* Available data:
##########
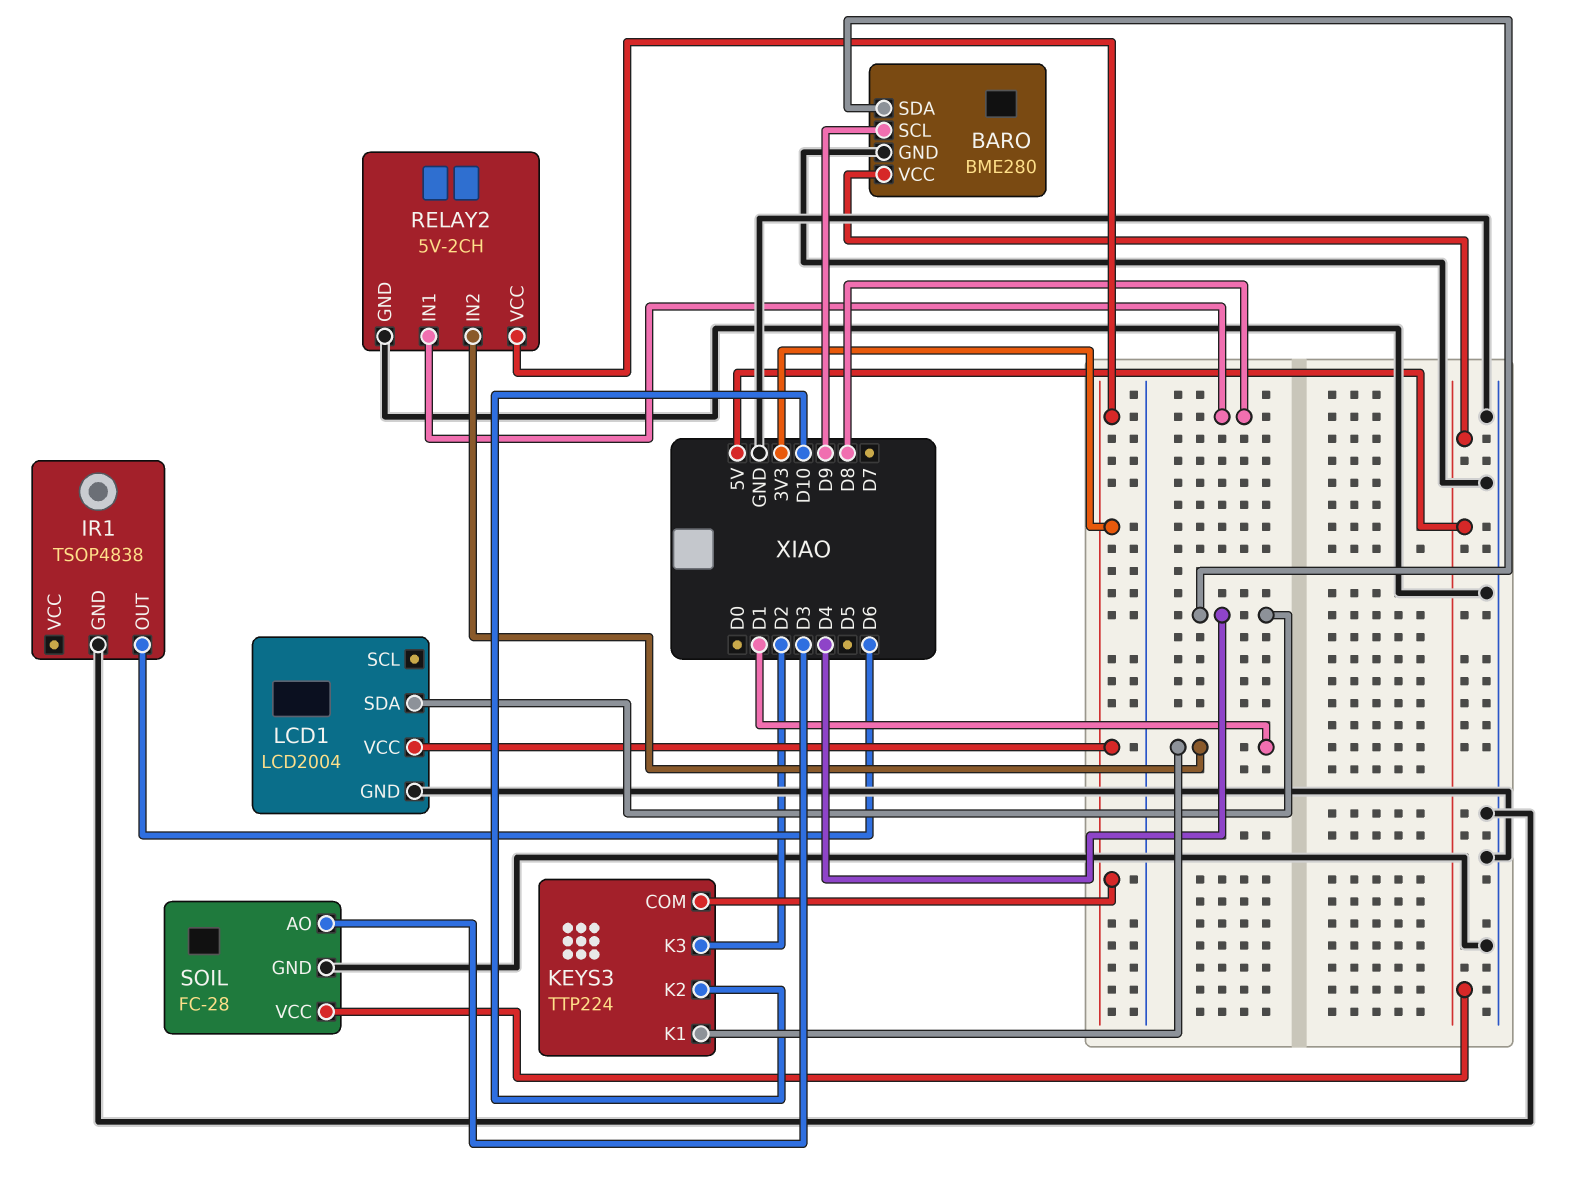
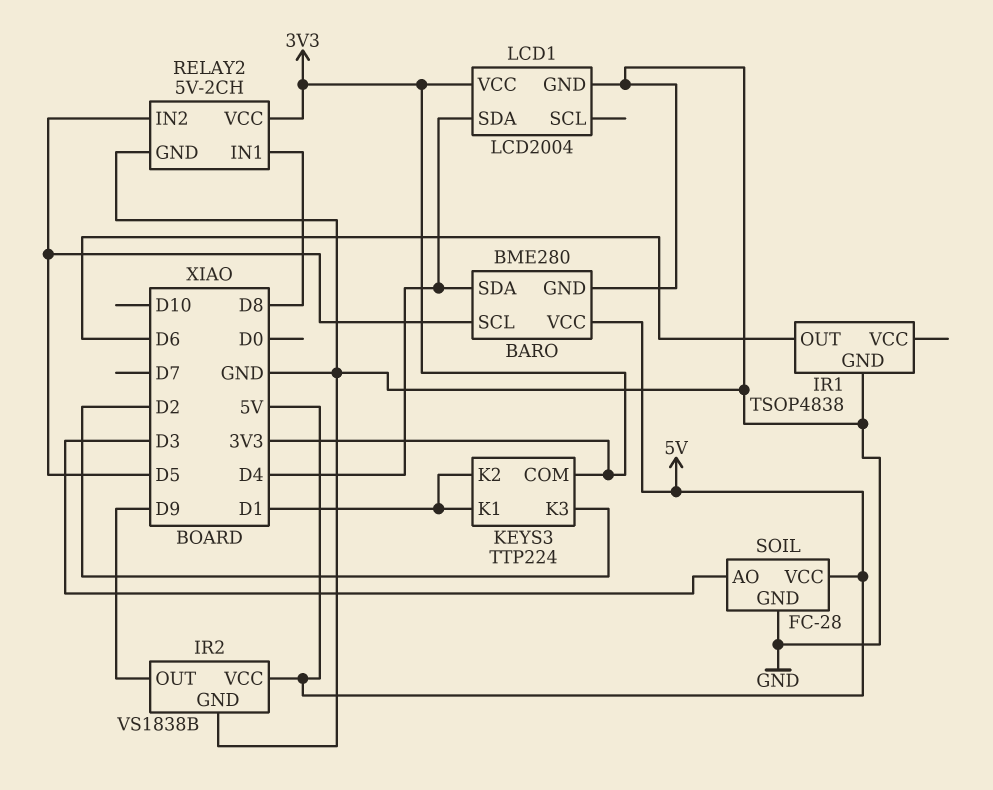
BARO pin SCL: D9 -> D5
IR2: none -> VS1838B
IR2 pin GND: none -> GND
IR2 pin OUT: none -> D9
IR2 pin VCC: none -> 5V
KEYS3 pin K2: D10 -> D1
RELAY2 pin IN2: D1 -> D5

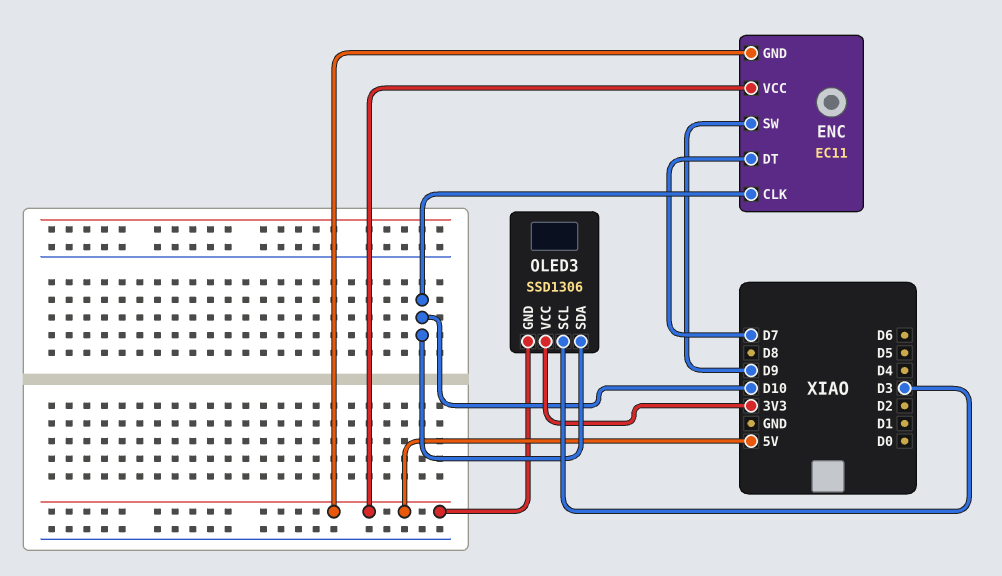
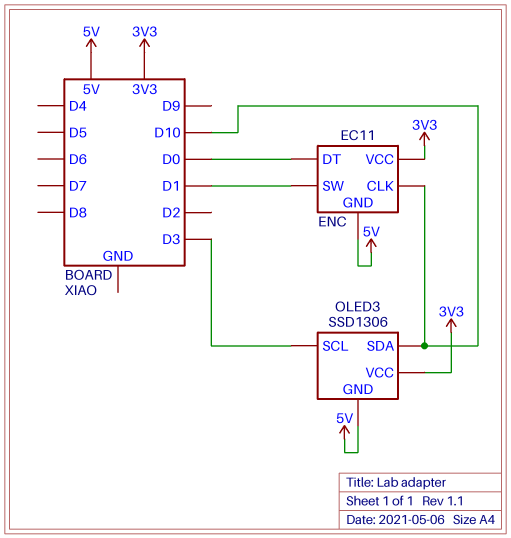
ENC pin DT: D7 -> D0
ENC pin SW: D9 -> D1
ENC pin VCC: 5V -> 3V3

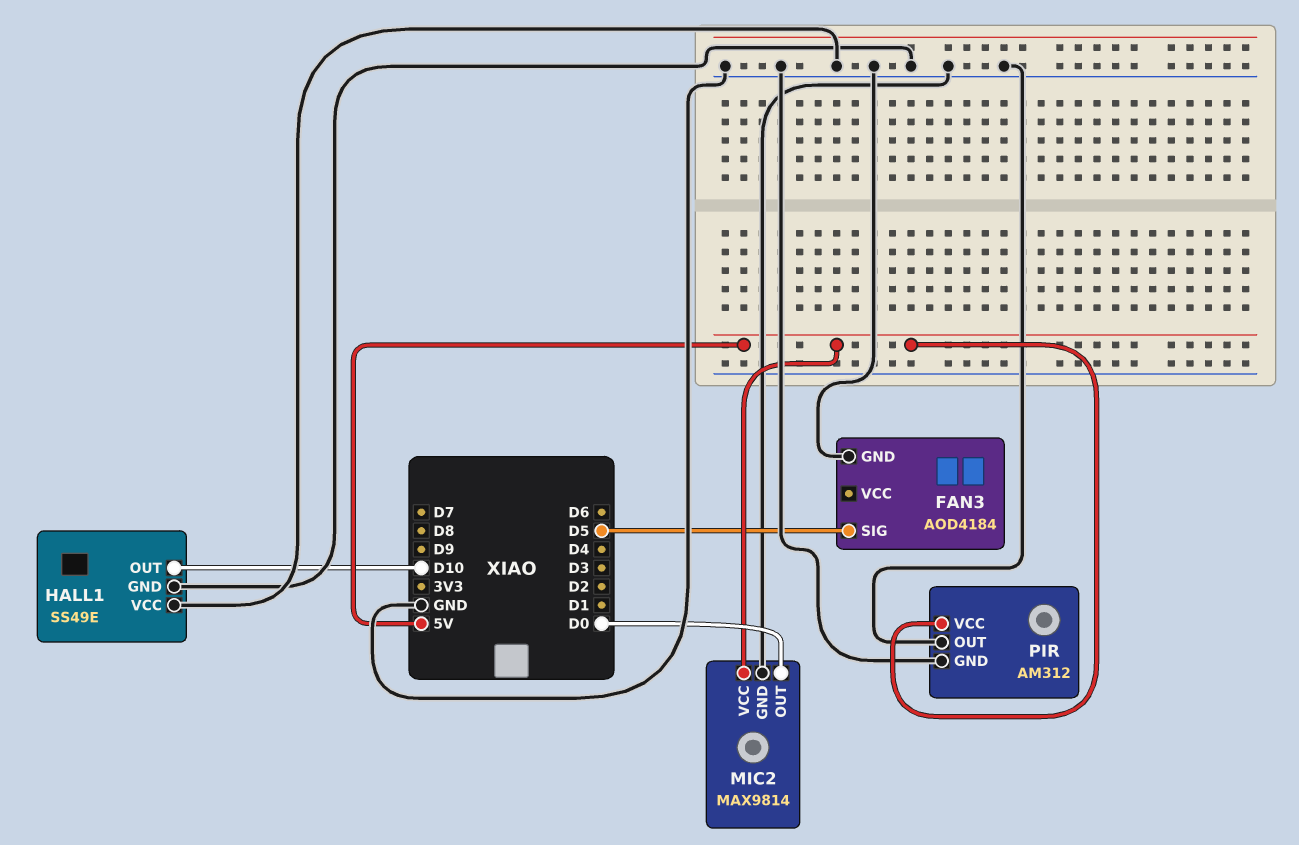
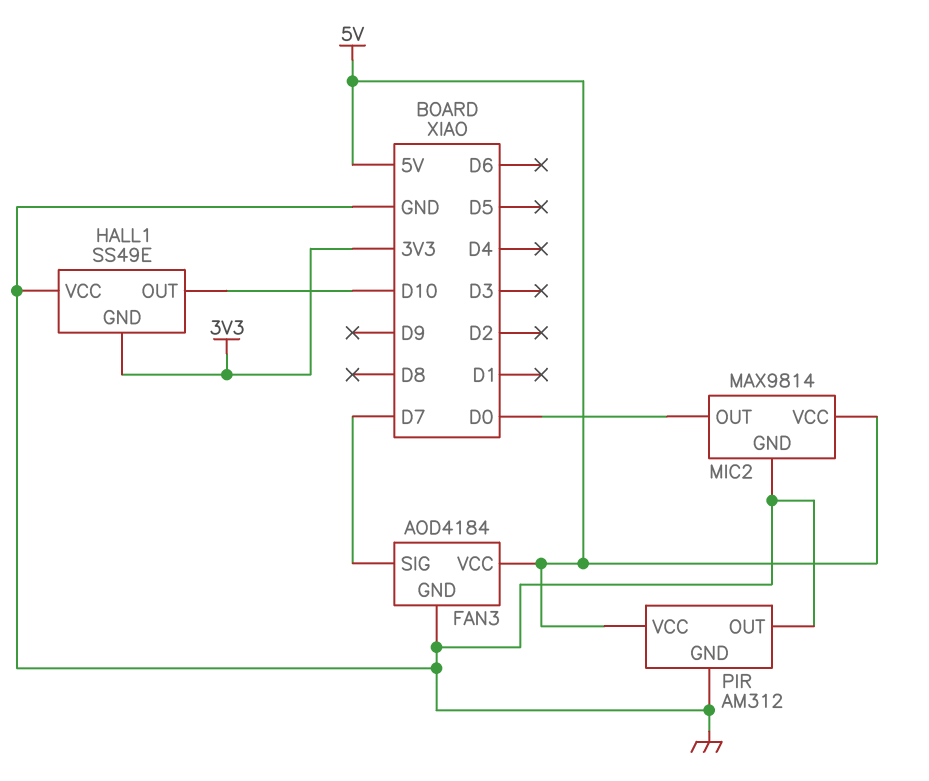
FAN3 pin SIG: D5 -> D7
FAN3 pin VCC: none -> 5V
HALL1 pin GND: GND -> 3V3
##########
* Problem statement: No pictures should appear in the answer, which is to be the lines from the line with "ENC pin SW: D9 -> D1" through the end of the records above, restated exactly.

* Output:
ENC pin SW: D9 -> D1
ENC pin VCC: 5V -> 3V3

FAN3 pin SIG: D5 -> D7
FAN3 pin VCC: none -> 5V
HALL1 pin GND: GND -> 3V3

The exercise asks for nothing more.